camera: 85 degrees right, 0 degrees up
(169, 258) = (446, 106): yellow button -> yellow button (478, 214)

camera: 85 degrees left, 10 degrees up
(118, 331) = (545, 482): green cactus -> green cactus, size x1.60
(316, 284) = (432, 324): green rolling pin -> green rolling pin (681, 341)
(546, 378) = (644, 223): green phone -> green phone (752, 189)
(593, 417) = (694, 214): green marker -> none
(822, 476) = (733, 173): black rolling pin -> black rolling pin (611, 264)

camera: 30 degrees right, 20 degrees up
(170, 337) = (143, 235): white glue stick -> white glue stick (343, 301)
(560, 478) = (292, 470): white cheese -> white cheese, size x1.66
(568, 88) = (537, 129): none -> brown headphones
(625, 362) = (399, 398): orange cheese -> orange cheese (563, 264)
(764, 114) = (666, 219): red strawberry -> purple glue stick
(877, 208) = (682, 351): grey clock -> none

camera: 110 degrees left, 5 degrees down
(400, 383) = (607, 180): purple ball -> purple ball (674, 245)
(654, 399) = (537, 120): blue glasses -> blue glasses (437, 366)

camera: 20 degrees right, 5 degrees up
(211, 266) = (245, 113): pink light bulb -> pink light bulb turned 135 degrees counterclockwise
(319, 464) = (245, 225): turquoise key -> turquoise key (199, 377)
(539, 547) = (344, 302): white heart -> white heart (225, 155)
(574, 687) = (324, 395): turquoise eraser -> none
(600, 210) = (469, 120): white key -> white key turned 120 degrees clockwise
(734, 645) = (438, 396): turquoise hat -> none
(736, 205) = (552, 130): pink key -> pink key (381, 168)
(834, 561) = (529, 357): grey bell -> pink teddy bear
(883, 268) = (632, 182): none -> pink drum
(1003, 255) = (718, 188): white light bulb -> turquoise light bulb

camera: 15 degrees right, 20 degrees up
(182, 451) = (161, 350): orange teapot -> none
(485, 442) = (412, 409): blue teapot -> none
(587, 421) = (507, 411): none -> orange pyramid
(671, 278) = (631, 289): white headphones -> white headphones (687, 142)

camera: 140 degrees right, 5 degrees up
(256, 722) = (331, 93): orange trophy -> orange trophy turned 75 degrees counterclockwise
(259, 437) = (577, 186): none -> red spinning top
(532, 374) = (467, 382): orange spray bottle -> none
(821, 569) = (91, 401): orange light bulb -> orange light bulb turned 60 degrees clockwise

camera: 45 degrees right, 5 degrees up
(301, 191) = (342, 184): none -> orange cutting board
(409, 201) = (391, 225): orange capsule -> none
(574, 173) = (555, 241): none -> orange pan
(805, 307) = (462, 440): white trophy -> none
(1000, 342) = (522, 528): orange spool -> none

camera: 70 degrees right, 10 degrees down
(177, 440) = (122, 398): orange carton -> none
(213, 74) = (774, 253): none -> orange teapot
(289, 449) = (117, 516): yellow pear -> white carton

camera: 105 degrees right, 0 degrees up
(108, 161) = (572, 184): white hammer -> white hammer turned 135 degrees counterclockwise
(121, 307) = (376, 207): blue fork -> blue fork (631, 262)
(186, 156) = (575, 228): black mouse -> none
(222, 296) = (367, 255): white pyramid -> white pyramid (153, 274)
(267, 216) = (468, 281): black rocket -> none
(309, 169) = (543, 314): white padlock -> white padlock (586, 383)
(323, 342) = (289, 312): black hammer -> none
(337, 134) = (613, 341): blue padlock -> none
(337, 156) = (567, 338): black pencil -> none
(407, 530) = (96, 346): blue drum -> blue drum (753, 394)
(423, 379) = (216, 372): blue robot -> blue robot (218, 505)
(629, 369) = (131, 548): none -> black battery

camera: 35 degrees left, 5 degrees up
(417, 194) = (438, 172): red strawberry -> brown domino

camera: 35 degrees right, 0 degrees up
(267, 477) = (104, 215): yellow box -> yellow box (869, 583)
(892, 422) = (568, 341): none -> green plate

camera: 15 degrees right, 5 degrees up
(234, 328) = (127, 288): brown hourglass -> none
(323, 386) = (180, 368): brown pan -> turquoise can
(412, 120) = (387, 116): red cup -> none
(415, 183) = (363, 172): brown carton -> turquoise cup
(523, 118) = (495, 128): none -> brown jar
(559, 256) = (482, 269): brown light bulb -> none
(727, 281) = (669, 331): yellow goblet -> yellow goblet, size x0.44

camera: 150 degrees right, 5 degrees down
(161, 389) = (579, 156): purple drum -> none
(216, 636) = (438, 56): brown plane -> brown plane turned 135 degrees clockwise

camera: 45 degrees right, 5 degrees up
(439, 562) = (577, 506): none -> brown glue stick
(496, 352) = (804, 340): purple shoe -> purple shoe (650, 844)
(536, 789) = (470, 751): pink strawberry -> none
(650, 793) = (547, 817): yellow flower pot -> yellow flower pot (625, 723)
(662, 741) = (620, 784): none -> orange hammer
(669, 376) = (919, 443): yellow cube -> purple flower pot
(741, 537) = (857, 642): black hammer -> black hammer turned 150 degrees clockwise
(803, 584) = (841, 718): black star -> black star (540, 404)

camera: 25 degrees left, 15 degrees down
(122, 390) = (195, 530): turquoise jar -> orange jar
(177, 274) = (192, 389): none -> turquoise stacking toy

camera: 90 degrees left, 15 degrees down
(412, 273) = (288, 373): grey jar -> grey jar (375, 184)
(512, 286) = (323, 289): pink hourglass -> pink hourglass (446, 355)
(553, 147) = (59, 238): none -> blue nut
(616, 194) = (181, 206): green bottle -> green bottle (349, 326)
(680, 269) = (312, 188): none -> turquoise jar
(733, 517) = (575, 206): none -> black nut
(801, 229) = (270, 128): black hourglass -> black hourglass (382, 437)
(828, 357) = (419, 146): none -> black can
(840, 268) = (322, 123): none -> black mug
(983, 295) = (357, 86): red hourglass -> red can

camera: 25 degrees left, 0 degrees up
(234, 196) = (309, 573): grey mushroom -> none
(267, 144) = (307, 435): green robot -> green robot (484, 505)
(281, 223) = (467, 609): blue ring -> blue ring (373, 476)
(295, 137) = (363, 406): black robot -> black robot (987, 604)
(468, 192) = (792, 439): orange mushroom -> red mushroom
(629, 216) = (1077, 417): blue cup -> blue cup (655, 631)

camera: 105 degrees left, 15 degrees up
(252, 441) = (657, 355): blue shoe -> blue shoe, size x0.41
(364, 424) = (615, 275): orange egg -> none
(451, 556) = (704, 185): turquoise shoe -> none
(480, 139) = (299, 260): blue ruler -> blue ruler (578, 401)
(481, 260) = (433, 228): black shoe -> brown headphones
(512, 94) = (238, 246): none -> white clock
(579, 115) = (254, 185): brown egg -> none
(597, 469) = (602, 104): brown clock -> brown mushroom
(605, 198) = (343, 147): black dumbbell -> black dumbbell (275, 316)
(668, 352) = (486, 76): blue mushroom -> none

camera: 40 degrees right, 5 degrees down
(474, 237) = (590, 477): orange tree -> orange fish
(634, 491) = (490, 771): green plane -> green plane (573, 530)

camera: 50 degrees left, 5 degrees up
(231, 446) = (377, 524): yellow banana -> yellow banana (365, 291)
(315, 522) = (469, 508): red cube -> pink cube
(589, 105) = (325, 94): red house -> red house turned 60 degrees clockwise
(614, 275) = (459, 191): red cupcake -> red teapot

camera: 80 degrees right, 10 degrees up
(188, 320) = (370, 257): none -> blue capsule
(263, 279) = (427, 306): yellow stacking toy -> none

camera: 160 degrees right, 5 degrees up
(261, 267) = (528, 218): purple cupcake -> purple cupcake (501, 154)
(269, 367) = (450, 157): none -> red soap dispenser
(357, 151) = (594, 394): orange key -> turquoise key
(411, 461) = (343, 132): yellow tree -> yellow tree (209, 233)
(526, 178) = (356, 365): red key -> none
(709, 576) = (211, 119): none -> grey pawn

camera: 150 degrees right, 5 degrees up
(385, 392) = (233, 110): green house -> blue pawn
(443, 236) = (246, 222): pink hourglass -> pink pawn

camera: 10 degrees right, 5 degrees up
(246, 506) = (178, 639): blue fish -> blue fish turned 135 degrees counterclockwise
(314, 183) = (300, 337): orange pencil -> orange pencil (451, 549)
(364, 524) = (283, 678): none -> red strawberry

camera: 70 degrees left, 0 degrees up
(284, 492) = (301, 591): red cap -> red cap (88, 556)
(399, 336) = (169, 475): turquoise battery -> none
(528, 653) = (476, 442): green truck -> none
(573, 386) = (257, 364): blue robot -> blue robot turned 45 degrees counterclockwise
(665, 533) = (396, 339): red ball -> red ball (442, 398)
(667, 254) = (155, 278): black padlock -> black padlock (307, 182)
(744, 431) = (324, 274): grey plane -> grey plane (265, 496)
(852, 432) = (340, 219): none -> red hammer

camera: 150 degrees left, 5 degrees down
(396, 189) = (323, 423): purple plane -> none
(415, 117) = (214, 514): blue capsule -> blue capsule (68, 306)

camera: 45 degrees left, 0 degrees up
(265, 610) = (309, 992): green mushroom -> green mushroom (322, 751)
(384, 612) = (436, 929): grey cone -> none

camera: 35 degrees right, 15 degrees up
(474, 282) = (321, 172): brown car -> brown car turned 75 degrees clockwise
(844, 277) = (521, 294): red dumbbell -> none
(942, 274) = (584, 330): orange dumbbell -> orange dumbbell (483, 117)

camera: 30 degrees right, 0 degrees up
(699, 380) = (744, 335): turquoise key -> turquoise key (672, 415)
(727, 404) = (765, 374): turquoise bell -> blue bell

Required work:
Within the listing above, the range opens at the line with "camera: 105 degrees right, 0 degrees up" and closes at the line with "(161, 389) = (579, 156): purple drum -> none". Reproduce exactly the lines of that range, including both ends.

Task output:
camera: 105 degrees right, 0 degrees up
(108, 161) = (572, 184): white hammer -> white hammer turned 135 degrees counterclockwise
(121, 307) = (376, 207): blue fork -> blue fork (631, 262)
(186, 156) = (575, 228): black mouse -> none
(222, 296) = (367, 255): white pyramid -> white pyramid (153, 274)
(267, 216) = (468, 281): black rocket -> none
(309, 169) = (543, 314): white padlock -> white padlock (586, 383)
(323, 342) = (289, 312): black hammer -> none
(337, 134) = (613, 341): blue padlock -> none
(337, 156) = (567, 338): black pencil -> none
(407, 530) = (96, 346): blue drum -> blue drum (753, 394)
(423, 379) = (216, 372): blue robot -> blue robot (218, 505)
(629, 369) = (131, 548): none -> black battery

camera: 35 degrees left, 5 degrees up
(417, 194) = (438, 172): red strawberry -> brown domino

camera: 35 degrees right, 0 degrees up
(267, 477) = (104, 215): yellow box -> yellow box (869, 583)
(892, 422) = (568, 341): none -> green plate

camera: 15 degrees right, 5 degrees up
(234, 328) = (127, 288): brown hourglass -> none
(323, 386) = (180, 368): brown pan -> turquoise can
(412, 120) = (387, 116): red cup -> none
(415, 183) = (363, 172): brown carton -> turquoise cup
(523, 118) = (495, 128): none -> brown jar
(559, 256) = (482, 269): brown light bulb -> none
(727, 281) = (669, 331): yellow goblet -> yellow goblet, size x0.44

camera: 150 degrees right, 5 degrees down
(161, 389) = (579, 156): purple drum -> none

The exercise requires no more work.